[Coordinate-based object records]
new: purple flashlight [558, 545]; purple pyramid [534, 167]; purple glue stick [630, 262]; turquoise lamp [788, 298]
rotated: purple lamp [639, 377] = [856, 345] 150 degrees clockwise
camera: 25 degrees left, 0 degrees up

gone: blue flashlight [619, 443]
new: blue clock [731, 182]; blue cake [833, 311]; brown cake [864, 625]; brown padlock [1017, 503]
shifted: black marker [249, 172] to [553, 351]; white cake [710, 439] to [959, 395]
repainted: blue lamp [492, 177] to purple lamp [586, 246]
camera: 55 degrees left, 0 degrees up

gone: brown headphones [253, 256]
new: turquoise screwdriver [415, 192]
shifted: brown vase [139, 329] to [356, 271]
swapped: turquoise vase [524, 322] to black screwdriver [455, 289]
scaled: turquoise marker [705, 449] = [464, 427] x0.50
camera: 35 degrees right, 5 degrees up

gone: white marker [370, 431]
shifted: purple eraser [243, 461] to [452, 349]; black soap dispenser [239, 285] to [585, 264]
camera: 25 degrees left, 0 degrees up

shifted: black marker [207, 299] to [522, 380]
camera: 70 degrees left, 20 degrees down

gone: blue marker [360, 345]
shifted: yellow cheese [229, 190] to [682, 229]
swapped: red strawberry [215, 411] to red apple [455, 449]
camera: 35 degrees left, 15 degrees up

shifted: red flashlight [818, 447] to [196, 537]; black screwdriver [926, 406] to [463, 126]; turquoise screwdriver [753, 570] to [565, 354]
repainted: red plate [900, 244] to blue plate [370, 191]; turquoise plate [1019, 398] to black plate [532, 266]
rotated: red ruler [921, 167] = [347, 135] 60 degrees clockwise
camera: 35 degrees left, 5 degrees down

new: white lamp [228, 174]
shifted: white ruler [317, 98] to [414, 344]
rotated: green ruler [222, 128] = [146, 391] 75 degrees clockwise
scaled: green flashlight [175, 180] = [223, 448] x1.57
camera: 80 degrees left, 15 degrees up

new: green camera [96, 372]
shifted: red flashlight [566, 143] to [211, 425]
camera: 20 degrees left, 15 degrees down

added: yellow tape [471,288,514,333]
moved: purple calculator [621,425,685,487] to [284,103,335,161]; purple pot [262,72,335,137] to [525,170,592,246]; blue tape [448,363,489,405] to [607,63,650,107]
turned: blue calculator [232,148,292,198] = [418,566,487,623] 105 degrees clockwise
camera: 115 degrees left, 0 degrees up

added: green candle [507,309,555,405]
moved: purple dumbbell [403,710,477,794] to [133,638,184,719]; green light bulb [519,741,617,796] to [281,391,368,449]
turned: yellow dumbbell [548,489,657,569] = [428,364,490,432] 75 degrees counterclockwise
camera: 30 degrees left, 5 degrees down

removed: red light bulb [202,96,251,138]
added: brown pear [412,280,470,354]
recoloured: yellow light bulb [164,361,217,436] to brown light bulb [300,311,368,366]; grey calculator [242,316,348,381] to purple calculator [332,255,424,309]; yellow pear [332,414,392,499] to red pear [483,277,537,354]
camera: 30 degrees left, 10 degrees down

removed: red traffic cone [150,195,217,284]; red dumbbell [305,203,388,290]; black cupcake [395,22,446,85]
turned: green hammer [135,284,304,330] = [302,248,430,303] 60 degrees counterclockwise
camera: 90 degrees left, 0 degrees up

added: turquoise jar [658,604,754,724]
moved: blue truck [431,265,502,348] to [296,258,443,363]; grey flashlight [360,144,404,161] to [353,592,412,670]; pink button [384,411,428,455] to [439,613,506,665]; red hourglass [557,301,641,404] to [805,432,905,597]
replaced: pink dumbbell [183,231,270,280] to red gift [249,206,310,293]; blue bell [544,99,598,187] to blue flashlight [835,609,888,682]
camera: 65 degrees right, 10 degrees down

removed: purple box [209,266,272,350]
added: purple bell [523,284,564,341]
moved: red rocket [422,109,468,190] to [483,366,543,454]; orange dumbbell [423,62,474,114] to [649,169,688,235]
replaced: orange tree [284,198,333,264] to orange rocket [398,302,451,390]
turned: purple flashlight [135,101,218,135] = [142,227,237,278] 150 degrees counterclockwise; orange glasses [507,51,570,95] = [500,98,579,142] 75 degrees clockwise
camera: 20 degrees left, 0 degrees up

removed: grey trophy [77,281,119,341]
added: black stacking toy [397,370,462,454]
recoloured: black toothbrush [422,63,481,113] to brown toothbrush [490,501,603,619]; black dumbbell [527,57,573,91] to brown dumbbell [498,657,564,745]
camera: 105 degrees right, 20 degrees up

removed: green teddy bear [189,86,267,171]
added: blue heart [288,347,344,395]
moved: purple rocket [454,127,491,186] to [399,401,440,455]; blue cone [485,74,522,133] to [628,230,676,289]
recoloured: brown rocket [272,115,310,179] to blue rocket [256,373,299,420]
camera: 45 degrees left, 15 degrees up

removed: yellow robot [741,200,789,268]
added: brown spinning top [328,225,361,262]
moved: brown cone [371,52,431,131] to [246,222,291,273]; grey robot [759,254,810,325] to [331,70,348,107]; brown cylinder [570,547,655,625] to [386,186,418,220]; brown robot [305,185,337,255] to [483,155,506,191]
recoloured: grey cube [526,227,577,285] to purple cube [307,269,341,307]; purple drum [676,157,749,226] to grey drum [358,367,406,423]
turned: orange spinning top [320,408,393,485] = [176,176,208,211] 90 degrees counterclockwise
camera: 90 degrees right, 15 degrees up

## WHAT TO WORK ON
Transcribe each entry. Leave nothing out.

## REPLY
new: purple flashlight [558, 545]; purple pyramid [534, 167]; purple glue stick [630, 262]; turquoise lamp [788, 298]
rotated: purple lamp [639, 377] = [856, 345] 150 degrees clockwise
camera: 25 degrees left, 0 degrees up

gone: blue flashlight [619, 443]
new: blue clock [731, 182]; blue cake [833, 311]; brown cake [864, 625]; brown padlock [1017, 503]
shifted: black marker [249, 172] to [553, 351]; white cake [710, 439] to [959, 395]
repainted: blue lamp [492, 177] to purple lamp [586, 246]
camera: 55 degrees left, 0 degrees up

gone: brown headphones [253, 256]
new: turquoise screwdriver [415, 192]
shifted: brown vase [139, 329] to [356, 271]
swapped: turquoise vase [524, 322] to black screwdriver [455, 289]
scaled: turquoise marker [705, 449] = [464, 427] x0.50
camera: 35 degrees right, 5 degrees up

gone: white marker [370, 431]
shifted: purple eraser [243, 461] to [452, 349]; black soap dispenser [239, 285] to [585, 264]
camera: 25 degrees left, 0 degrees up

shifted: black marker [207, 299] to [522, 380]
camera: 70 degrees left, 20 degrees down

gone: blue marker [360, 345]
shifted: yellow cheese [229, 190] to [682, 229]
swapped: red strawberry [215, 411] to red apple [455, 449]
camera: 35 degrees left, 15 degrees up

shifted: red flashlight [818, 447] to [196, 537]; black screwdriver [926, 406] to [463, 126]; turquoise screwdriver [753, 570] to [565, 354]
repainted: red plate [900, 244] to blue plate [370, 191]; turquoise plate [1019, 398] to black plate [532, 266]
rotated: red ruler [921, 167] = [347, 135] 60 degrees clockwise
camera: 35 degrees left, 5 degrees down

new: white lamp [228, 174]
shifted: white ruler [317, 98] to [414, 344]
rotated: green ruler [222, 128] = [146, 391] 75 degrees clockwise
scaled: green flashlight [175, 180] = [223, 448] x1.57
camera: 80 degrees left, 15 degrees up

new: green camera [96, 372]
shifted: red flashlight [566, 143] to [211, 425]
camera: 20 degrees left, 15 degrees down

added: yellow tape [471,288,514,333]
moved: purple calculator [621,425,685,487] to [284,103,335,161]; purple pot [262,72,335,137] to [525,170,592,246]; blue tape [448,363,489,405] to [607,63,650,107]
turned: blue calculator [232,148,292,198] = [418,566,487,623] 105 degrees clockwise
camera: 115 degrees left, 0 degrees up

added: green candle [507,309,555,405]
moved: purple dumbbell [403,710,477,794] to [133,638,184,719]; green light bulb [519,741,617,796] to [281,391,368,449]
turned: yellow dumbbell [548,489,657,569] = [428,364,490,432] 75 degrees counterclockwise
camera: 30 degrees left, 5 degrees down

removed: red light bulb [202,96,251,138]
added: brown pear [412,280,470,354]
recoloured: yellow light bulb [164,361,217,436] to brown light bulb [300,311,368,366]; grey calculator [242,316,348,381] to purple calculator [332,255,424,309]; yellow pear [332,414,392,499] to red pear [483,277,537,354]
camera: 30 degrees left, 10 degrees down

removed: red traffic cone [150,195,217,284]; red dumbbell [305,203,388,290]; black cupcake [395,22,446,85]
turned: green hammer [135,284,304,330] = [302,248,430,303] 60 degrees counterclockwise
camera: 90 degrees left, 0 degrees up

added: turquoise jar [658,604,754,724]
moved: blue truck [431,265,502,348] to [296,258,443,363]; grey flashlight [360,144,404,161] to [353,592,412,670]; pink button [384,411,428,455] to [439,613,506,665]; red hourglass [557,301,641,404] to [805,432,905,597]
replaced: pink dumbbell [183,231,270,280] to red gift [249,206,310,293]; blue bell [544,99,598,187] to blue flashlight [835,609,888,682]
camera: 65 degrees right, 10 degrees down

removed: purple box [209,266,272,350]
added: purple bell [523,284,564,341]
moved: red rocket [422,109,468,190] to [483,366,543,454]; orange dumbbell [423,62,474,114] to [649,169,688,235]
replaced: orange tree [284,198,333,264] to orange rocket [398,302,451,390]
turned: purple flashlight [135,101,218,135] = [142,227,237,278] 150 degrees counterclockwise; orange glasses [507,51,570,95] = [500,98,579,142] 75 degrees clockwise
camera: 20 degrees left, 0 degrees up

removed: grey trophy [77,281,119,341]
added: black stacking toy [397,370,462,454]
recoloured: black toothbrush [422,63,481,113] to brown toothbrush [490,501,603,619]; black dumbbell [527,57,573,91] to brown dumbbell [498,657,564,745]
camera: 105 degrees right, 20 degrees up

removed: green teddy bear [189,86,267,171]
added: blue heart [288,347,344,395]
moved: purple rocket [454,127,491,186] to [399,401,440,455]; blue cone [485,74,522,133] to [628,230,676,289]
recoloured: brown rocket [272,115,310,179] to blue rocket [256,373,299,420]
camera: 45 degrees left, 15 degrees up

removed: yellow robot [741,200,789,268]
added: brown spinning top [328,225,361,262]
moved: brown cone [371,52,431,131] to [246,222,291,273]; grey robot [759,254,810,325] to [331,70,348,107]; brown cylinder [570,547,655,625] to [386,186,418,220]; brown robot [305,185,337,255] to [483,155,506,191]
recoloured: grey cube [526,227,577,285] to purple cube [307,269,341,307]; purple drum [676,157,749,226] to grey drum [358,367,406,423]
turned: orange spinning top [320,408,393,485] = [176,176,208,211] 90 degrees counterclockwise
camera: 90 degrees right, 15 degrees up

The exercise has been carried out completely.